▸ EXERCISE DESCRIPTION
This exercise asks for every line of the material that contains the word "none".

[[ INFORMATION open ]]

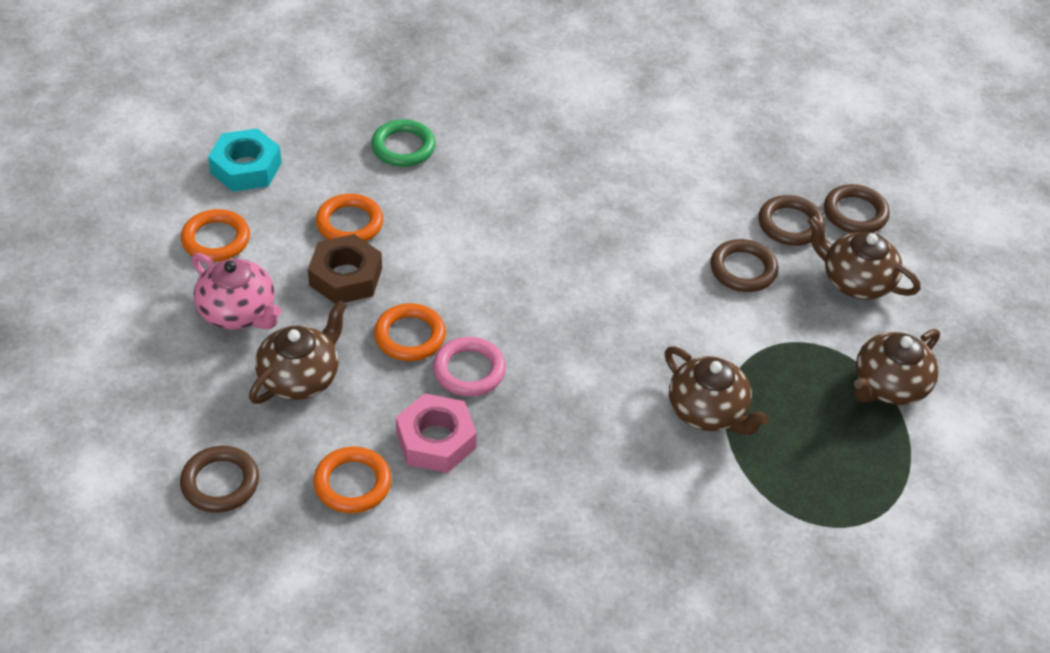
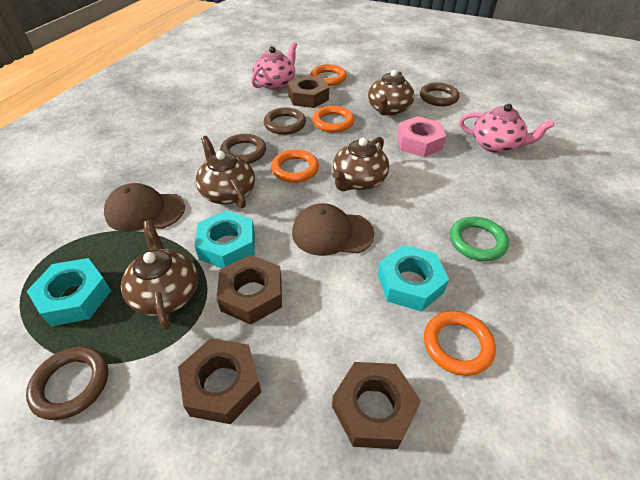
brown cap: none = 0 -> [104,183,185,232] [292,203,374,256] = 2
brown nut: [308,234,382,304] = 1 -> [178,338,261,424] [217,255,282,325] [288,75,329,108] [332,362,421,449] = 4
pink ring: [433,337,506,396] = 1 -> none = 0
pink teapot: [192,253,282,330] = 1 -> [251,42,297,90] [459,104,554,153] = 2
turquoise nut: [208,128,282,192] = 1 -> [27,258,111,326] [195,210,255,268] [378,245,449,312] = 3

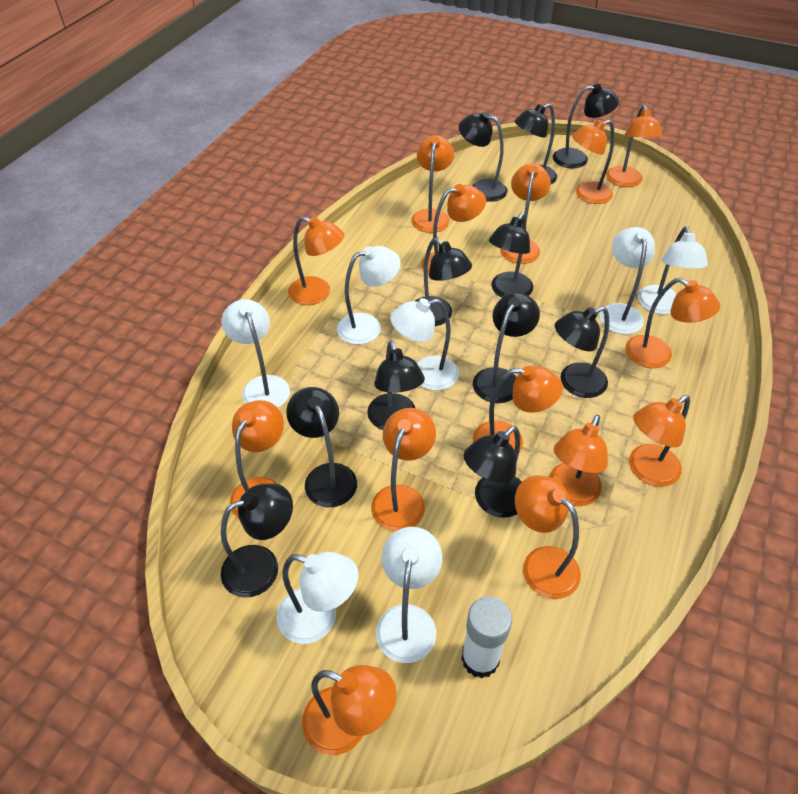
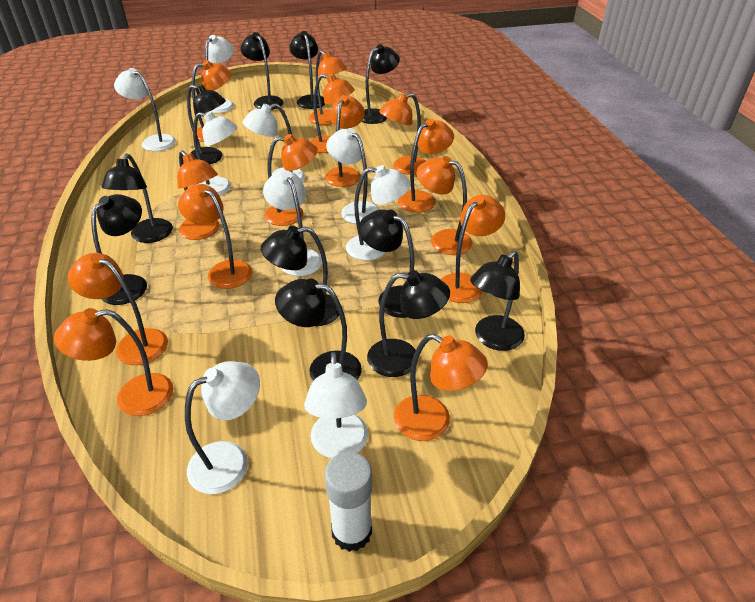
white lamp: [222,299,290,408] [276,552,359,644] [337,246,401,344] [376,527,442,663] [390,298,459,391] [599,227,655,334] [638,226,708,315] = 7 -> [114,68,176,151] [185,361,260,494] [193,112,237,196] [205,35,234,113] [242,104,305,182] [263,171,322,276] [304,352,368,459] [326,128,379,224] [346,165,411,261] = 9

[[ INFORMATION closed ]]

▸ EXERCISE ANSWER
brown cap: none = 0 -> [104,183,185,232] [292,203,374,256] = 2
pink ring: [433,337,506,396] = 1 -> none = 0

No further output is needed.